What is required. Transcribe each line of the records below exactly, excluding any embedded images.

━━━━━ Recorded information

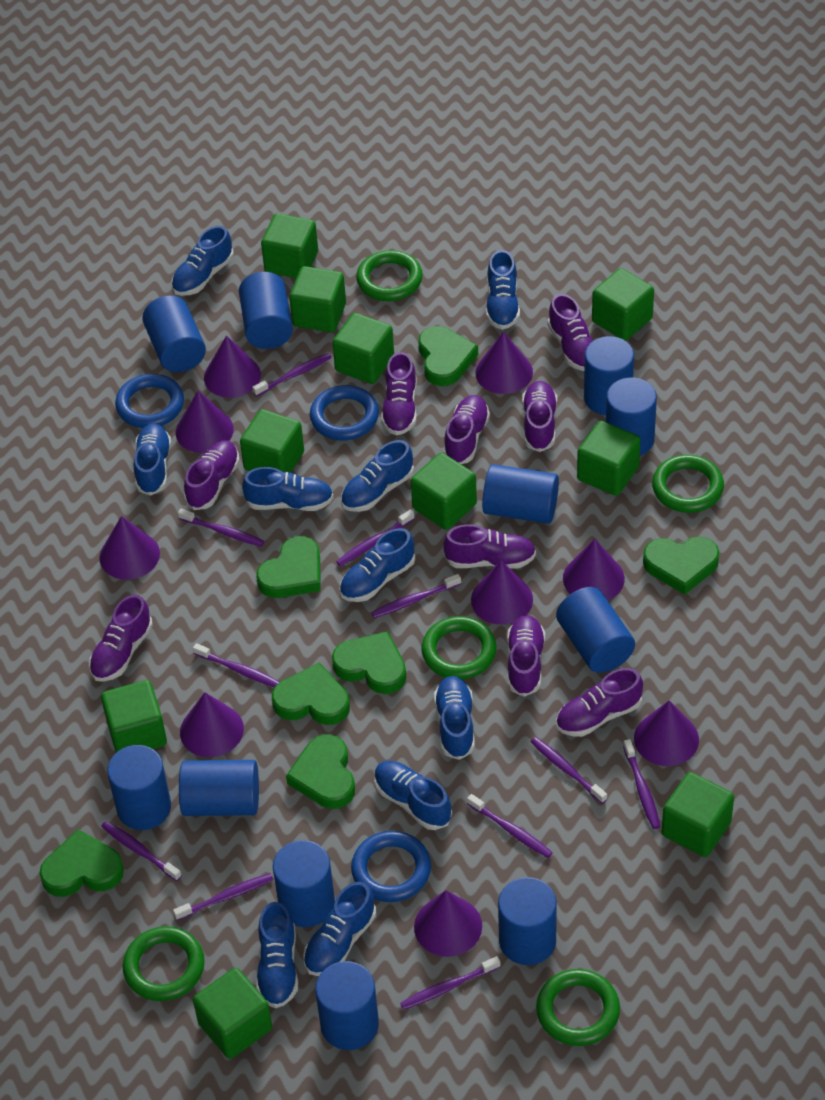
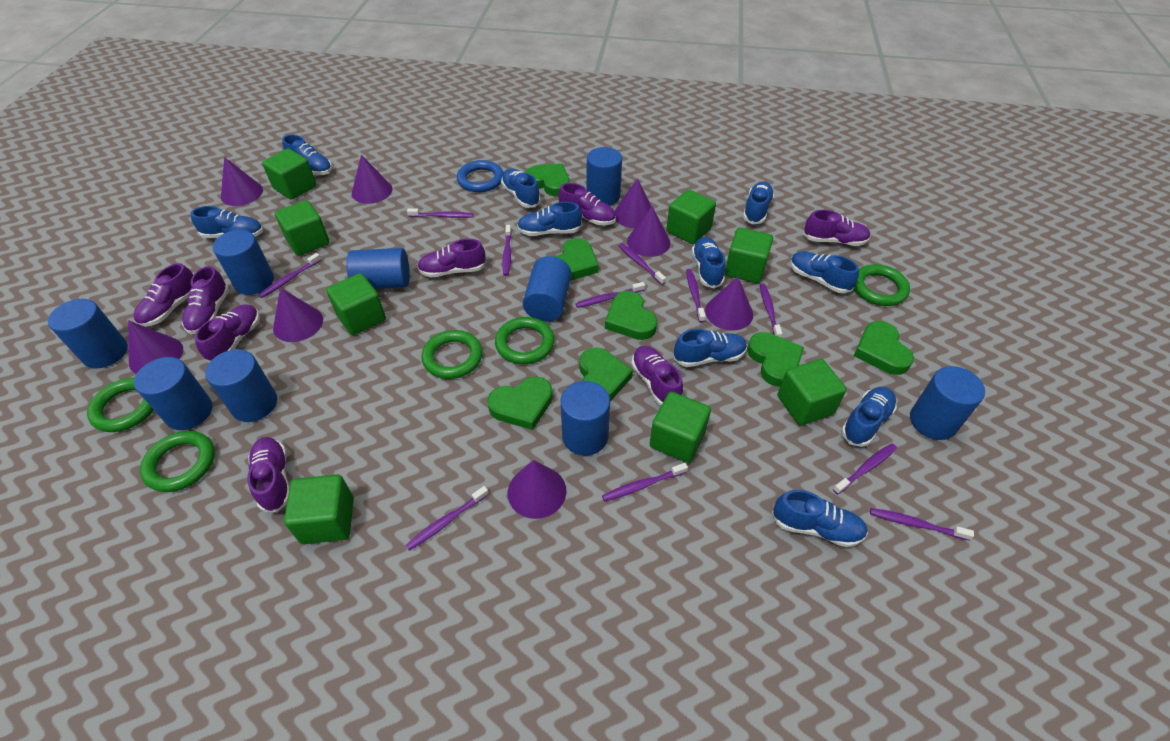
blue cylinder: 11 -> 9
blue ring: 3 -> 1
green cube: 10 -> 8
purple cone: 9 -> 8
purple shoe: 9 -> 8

━━━━━━━━━━

Written response.
blue cylinder: 11 -> 9
blue ring: 3 -> 1
green cube: 10 -> 8
purple cone: 9 -> 8
purple shoe: 9 -> 8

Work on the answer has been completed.